-- Exercise instructions --
Within the listing below, give again exactly the lines between the one containing "building: [293,214,329,257] -> none" and the one containing "building: [250,336,351,428] -> none", inclusive, pictures left aside.

-- Source data --
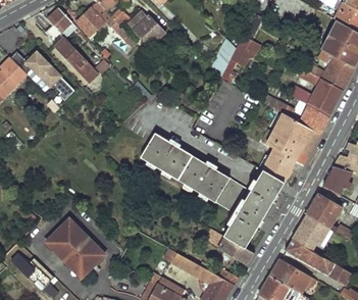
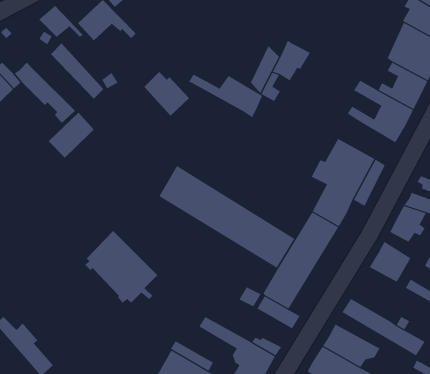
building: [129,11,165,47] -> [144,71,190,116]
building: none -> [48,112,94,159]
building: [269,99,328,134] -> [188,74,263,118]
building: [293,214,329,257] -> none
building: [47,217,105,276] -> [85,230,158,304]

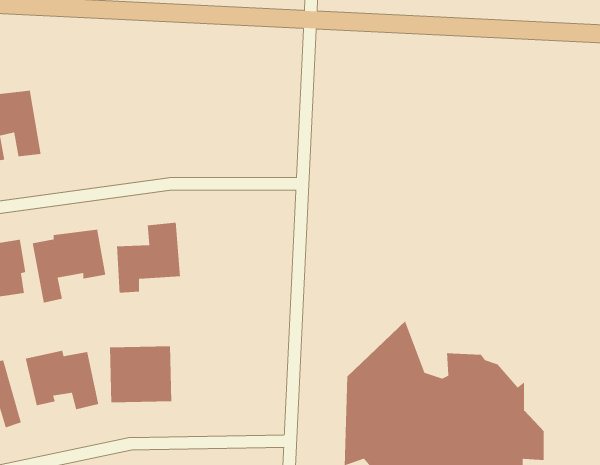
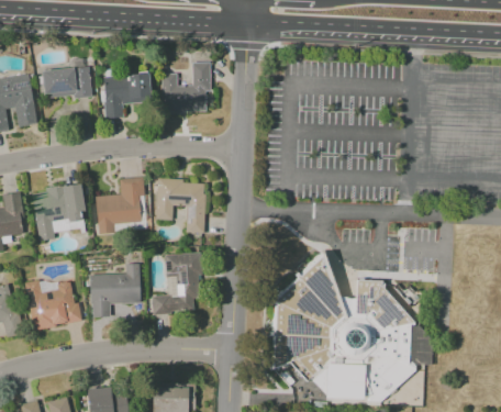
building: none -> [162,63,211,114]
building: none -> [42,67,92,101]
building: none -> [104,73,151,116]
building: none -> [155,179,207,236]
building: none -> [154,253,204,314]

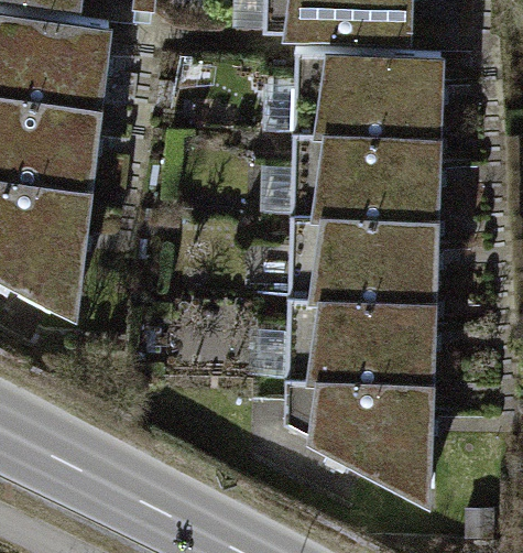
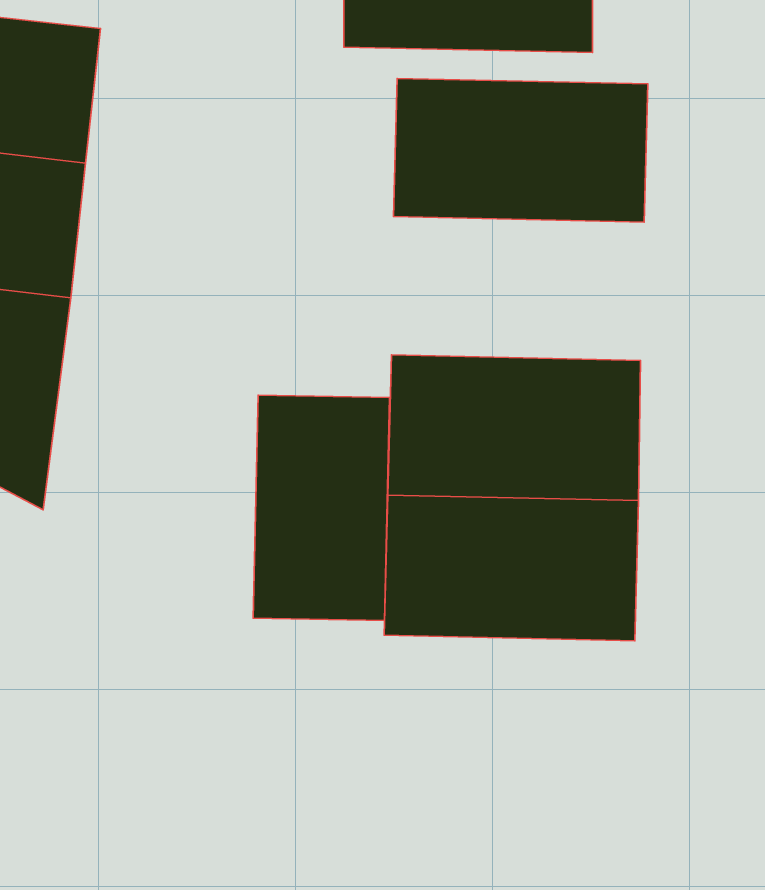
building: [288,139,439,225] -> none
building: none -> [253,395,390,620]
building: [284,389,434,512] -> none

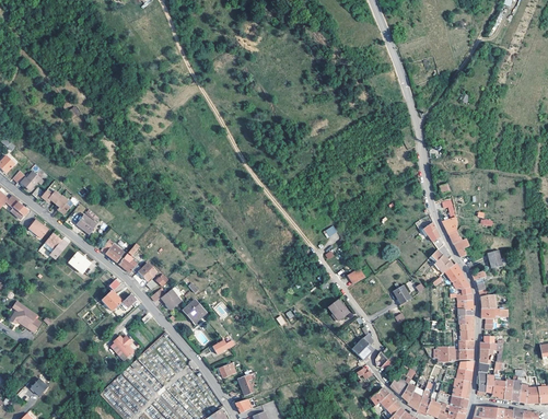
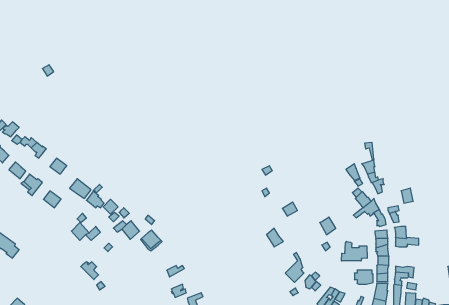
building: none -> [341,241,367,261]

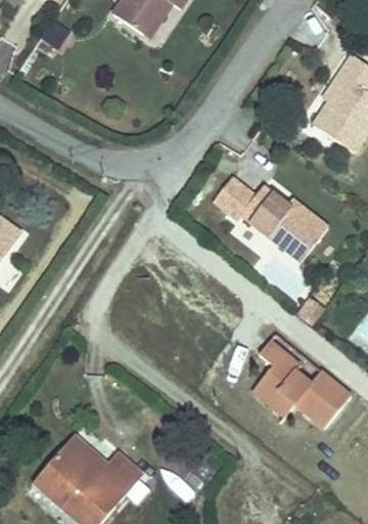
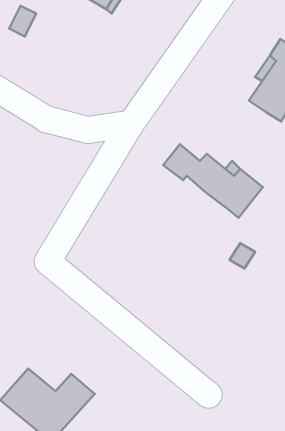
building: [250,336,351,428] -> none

* * *

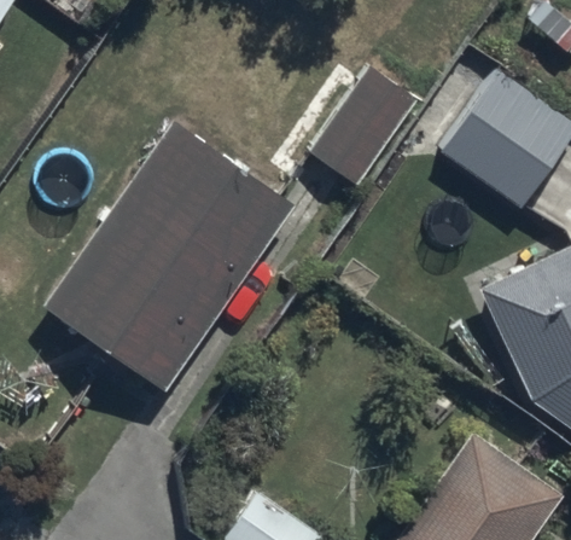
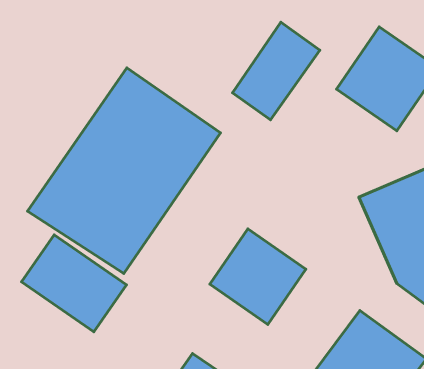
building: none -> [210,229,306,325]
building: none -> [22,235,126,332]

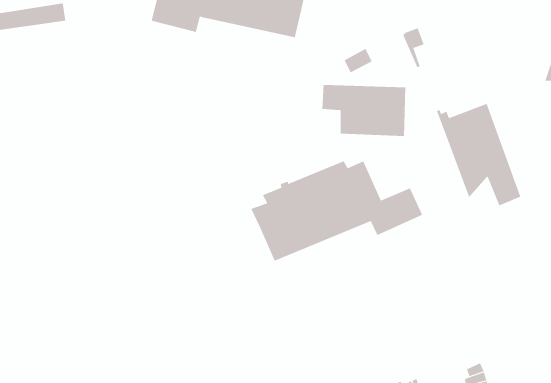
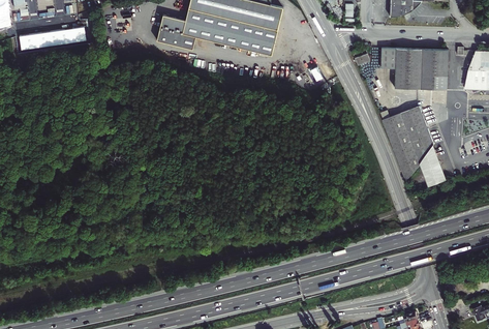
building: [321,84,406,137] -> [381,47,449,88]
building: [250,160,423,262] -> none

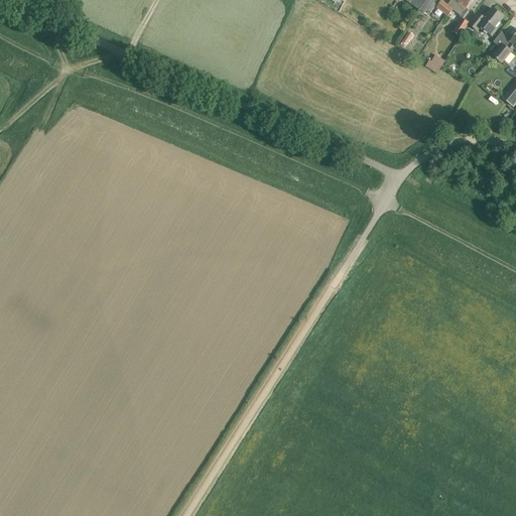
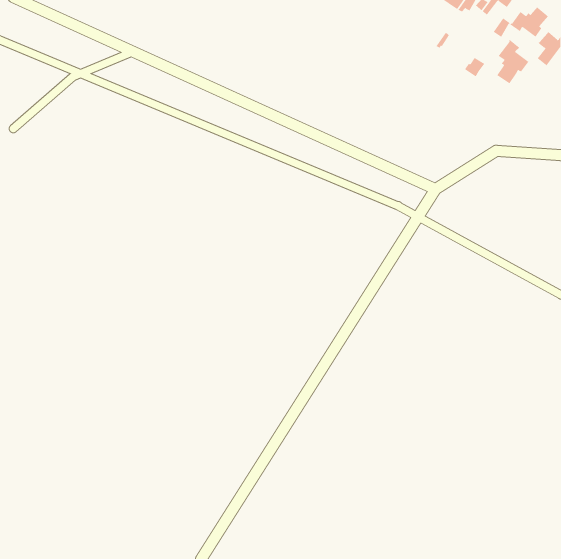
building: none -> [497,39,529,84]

-- Written response --
building: [293,214,329,257] -> none
building: [47,217,105,276] -> [85,230,158,304]

building: none -> [162,63,211,114]
building: none -> [42,67,92,101]
building: none -> [104,73,151,116]
building: none -> [155,179,207,236]
building: none -> [154,253,204,314]

building: [288,139,439,225] -> none
building: none -> [253,395,390,620]
building: [284,389,434,512] -> none

building: none -> [341,241,367,261]

building: [250,336,351,428] -> none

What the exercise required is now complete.